Object change listings
··········
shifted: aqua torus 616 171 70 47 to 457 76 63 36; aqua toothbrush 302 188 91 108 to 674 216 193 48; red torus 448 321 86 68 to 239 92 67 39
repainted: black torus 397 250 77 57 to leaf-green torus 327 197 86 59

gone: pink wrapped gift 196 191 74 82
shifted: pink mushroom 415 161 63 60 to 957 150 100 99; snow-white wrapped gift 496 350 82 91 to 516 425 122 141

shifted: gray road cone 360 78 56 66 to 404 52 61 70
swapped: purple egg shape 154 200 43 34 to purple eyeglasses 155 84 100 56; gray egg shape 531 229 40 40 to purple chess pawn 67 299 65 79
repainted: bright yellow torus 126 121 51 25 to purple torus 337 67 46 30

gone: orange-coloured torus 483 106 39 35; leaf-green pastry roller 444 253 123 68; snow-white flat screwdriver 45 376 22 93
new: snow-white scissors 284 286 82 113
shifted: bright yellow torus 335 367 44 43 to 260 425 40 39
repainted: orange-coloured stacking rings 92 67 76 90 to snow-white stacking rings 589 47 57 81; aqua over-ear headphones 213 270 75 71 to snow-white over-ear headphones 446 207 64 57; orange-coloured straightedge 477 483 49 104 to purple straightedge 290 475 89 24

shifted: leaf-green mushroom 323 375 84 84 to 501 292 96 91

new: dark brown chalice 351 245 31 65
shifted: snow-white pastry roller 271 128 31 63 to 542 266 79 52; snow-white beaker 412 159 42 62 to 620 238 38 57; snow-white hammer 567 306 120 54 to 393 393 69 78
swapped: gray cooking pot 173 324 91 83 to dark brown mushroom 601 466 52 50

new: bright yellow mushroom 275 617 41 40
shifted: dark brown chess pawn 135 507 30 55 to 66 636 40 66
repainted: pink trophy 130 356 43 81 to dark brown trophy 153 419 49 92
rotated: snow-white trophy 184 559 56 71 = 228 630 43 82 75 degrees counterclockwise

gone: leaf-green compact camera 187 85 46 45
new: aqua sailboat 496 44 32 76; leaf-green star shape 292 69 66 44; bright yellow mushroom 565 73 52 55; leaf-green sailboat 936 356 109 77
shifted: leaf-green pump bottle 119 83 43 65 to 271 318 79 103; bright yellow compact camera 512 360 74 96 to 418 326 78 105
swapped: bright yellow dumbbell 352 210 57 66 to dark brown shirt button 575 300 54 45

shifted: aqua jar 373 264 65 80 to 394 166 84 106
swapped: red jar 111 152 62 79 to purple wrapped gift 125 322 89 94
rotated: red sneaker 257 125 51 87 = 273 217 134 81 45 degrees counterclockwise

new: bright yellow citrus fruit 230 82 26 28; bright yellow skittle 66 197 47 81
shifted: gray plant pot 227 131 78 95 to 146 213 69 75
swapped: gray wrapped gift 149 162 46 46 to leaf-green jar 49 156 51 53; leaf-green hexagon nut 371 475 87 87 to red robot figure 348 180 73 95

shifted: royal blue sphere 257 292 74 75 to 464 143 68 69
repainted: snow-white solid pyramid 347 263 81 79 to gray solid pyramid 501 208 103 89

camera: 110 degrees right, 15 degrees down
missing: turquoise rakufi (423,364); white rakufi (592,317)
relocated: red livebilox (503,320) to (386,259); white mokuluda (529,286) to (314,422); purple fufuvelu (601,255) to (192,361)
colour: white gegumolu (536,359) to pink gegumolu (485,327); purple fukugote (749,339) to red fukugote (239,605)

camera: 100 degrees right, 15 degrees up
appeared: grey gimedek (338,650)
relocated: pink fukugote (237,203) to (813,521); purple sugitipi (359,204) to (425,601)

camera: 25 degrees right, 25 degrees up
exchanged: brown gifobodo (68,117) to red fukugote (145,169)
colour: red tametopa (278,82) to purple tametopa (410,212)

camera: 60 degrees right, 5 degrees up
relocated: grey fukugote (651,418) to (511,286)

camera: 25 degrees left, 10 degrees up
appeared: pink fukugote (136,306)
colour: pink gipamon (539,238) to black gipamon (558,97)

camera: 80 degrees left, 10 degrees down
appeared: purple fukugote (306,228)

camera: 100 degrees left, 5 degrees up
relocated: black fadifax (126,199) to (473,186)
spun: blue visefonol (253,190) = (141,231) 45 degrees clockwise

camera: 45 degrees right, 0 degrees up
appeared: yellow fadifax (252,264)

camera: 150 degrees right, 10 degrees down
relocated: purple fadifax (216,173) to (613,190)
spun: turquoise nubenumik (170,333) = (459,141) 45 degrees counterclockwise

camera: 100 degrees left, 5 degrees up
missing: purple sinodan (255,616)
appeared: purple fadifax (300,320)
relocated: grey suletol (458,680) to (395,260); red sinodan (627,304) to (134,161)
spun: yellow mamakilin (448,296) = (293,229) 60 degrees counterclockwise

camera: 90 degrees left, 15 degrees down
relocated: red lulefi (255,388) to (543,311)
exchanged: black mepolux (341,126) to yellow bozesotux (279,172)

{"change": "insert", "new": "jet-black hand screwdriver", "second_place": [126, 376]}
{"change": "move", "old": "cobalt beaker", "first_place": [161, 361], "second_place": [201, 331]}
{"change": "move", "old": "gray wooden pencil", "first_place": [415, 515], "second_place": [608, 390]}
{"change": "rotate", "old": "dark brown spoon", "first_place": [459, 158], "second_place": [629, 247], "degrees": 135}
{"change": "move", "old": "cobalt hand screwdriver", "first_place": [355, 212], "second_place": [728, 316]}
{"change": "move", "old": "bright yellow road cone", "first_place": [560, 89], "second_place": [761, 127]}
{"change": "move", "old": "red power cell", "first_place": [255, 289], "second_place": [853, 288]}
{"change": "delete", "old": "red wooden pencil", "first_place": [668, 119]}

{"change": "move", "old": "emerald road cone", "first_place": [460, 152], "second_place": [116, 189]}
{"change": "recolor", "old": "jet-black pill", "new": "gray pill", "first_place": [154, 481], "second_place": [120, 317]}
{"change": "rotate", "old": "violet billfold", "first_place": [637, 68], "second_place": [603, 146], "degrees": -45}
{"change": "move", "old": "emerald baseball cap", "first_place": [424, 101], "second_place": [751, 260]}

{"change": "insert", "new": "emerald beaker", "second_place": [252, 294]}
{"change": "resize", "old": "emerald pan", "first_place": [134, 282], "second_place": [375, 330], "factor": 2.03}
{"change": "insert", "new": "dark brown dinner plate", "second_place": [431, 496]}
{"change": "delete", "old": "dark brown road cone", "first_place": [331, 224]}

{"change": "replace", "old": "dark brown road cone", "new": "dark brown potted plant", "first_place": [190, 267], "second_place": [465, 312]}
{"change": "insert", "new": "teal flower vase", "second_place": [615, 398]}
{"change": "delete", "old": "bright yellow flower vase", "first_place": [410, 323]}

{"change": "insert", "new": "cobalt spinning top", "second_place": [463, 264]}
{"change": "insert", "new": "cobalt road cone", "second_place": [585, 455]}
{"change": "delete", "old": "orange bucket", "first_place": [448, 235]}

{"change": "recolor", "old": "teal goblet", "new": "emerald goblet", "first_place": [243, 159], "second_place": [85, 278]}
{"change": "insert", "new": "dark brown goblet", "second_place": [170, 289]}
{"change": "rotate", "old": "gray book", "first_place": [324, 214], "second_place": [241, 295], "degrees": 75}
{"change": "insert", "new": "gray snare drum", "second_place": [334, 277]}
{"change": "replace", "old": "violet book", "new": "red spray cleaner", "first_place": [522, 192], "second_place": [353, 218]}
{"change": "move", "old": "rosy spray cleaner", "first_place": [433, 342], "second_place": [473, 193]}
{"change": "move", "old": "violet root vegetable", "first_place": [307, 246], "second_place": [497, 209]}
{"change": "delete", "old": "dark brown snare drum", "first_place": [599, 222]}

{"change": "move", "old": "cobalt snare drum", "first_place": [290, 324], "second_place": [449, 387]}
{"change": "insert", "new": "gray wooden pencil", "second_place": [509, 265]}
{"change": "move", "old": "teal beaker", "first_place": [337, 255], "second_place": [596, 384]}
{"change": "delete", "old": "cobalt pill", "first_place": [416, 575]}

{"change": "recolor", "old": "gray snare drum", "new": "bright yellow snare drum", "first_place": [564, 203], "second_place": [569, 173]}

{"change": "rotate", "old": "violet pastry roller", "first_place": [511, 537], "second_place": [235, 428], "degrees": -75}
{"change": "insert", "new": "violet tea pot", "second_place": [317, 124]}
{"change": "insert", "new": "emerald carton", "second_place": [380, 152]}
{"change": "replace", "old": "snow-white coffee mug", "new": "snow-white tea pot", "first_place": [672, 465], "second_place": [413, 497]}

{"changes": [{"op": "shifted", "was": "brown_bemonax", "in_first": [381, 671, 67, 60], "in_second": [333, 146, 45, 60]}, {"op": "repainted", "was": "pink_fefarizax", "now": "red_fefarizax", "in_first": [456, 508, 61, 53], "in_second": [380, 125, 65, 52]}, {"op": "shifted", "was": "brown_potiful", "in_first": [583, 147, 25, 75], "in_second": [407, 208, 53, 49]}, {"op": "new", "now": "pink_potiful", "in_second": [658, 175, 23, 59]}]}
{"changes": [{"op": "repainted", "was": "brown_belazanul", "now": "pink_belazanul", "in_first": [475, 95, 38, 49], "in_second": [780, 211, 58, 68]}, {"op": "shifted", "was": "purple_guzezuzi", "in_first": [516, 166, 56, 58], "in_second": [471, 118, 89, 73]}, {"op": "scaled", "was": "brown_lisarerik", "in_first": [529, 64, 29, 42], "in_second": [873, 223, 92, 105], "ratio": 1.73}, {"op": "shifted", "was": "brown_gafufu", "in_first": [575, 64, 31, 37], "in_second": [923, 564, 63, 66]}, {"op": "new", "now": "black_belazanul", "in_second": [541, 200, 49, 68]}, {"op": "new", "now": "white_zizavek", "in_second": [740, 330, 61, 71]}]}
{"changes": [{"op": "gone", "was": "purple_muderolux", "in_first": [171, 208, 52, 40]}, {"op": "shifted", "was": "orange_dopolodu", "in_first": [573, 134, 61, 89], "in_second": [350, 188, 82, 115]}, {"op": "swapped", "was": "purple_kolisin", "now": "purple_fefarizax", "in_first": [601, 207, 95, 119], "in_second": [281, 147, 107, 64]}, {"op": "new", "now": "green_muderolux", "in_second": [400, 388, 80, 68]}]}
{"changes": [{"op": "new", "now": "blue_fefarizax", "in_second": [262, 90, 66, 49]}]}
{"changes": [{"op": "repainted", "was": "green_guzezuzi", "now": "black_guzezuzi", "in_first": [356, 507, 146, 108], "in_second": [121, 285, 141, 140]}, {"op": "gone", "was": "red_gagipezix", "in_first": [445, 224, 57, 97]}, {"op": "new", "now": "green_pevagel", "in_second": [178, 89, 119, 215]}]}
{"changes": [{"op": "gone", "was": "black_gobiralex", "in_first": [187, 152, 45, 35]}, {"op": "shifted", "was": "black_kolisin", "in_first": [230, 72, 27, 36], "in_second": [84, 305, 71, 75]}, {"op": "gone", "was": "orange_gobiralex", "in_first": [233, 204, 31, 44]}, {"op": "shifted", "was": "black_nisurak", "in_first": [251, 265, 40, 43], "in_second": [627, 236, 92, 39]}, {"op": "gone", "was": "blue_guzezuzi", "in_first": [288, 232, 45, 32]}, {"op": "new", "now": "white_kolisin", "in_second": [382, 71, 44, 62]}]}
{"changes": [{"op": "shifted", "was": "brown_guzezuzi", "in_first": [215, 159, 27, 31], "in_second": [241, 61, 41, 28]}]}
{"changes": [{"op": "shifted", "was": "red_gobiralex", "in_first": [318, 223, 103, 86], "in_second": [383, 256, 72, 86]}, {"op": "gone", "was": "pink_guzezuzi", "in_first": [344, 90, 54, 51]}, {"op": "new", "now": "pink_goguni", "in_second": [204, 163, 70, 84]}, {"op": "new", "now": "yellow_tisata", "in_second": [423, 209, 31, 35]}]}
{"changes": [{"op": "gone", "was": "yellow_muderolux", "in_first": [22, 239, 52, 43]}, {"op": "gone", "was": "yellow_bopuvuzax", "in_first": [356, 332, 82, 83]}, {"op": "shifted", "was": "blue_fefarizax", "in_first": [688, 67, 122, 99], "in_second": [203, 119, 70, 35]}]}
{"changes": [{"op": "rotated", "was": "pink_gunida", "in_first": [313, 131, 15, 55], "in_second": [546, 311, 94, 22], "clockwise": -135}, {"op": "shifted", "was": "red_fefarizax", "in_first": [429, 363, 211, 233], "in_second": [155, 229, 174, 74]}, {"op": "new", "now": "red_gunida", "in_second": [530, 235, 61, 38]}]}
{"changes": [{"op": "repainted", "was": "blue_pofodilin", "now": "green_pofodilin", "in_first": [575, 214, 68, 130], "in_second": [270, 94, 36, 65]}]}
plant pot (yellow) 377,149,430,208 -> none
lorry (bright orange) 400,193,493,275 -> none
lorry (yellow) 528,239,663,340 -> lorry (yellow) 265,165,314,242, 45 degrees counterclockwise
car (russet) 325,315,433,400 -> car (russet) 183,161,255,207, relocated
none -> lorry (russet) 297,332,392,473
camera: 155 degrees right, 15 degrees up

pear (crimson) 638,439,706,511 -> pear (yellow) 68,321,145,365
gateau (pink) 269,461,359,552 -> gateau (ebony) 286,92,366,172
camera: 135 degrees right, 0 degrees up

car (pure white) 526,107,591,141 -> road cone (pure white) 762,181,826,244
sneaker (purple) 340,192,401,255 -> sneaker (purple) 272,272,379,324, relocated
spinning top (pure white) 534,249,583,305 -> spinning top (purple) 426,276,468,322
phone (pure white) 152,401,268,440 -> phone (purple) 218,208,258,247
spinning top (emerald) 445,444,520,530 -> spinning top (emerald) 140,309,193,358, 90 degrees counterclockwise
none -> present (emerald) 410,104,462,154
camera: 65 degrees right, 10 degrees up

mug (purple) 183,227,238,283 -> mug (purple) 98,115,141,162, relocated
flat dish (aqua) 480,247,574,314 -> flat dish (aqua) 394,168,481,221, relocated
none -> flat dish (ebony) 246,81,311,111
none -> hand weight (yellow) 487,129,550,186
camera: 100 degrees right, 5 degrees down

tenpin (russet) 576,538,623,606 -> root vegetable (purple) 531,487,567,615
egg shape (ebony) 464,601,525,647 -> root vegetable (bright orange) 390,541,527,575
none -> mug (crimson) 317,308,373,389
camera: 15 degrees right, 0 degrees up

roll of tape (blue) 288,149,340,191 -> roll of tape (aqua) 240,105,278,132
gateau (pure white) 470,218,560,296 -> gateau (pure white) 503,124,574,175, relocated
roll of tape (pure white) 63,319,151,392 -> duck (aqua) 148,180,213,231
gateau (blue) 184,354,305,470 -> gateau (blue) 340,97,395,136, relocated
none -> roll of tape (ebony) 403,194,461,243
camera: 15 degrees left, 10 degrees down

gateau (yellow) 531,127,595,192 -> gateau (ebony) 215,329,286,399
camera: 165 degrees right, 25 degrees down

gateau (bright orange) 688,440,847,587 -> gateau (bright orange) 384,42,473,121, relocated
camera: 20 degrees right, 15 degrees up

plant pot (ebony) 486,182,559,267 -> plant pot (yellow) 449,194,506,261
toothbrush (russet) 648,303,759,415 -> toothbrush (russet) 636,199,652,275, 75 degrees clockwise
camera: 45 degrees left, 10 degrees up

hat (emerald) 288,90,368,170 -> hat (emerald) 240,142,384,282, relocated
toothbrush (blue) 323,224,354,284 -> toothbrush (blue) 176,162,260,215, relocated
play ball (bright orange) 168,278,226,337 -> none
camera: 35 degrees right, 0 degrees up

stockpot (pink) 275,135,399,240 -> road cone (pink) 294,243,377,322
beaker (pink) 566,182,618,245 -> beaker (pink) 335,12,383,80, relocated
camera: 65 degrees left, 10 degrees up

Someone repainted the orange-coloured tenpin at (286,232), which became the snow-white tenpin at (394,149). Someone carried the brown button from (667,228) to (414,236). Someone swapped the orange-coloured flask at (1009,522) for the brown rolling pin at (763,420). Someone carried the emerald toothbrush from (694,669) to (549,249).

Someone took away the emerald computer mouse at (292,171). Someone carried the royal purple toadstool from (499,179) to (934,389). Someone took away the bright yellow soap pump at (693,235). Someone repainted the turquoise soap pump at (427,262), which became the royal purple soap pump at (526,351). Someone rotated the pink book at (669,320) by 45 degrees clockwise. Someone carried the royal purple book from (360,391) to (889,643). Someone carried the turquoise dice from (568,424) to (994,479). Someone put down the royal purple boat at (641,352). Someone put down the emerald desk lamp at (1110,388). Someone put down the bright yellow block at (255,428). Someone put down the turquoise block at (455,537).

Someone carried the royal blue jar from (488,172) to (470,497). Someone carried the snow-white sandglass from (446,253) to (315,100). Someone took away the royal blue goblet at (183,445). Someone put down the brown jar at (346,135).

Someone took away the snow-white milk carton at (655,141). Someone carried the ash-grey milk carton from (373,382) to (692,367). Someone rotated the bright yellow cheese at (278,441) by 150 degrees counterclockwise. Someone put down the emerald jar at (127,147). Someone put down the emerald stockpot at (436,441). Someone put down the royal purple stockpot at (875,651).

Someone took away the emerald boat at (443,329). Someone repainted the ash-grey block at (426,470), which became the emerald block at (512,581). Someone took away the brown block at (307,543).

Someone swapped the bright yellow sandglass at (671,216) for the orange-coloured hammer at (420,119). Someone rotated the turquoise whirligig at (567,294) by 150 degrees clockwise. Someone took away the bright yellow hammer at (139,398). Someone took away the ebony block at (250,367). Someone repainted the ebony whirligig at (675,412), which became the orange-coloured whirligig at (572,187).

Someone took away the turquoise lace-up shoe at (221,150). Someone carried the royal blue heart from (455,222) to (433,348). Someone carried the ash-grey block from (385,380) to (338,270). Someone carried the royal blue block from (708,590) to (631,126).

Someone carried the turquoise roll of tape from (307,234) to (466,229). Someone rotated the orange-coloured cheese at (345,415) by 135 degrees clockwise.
··········
Using the records, find how many lines include the string "lorry" and report that number alone.

3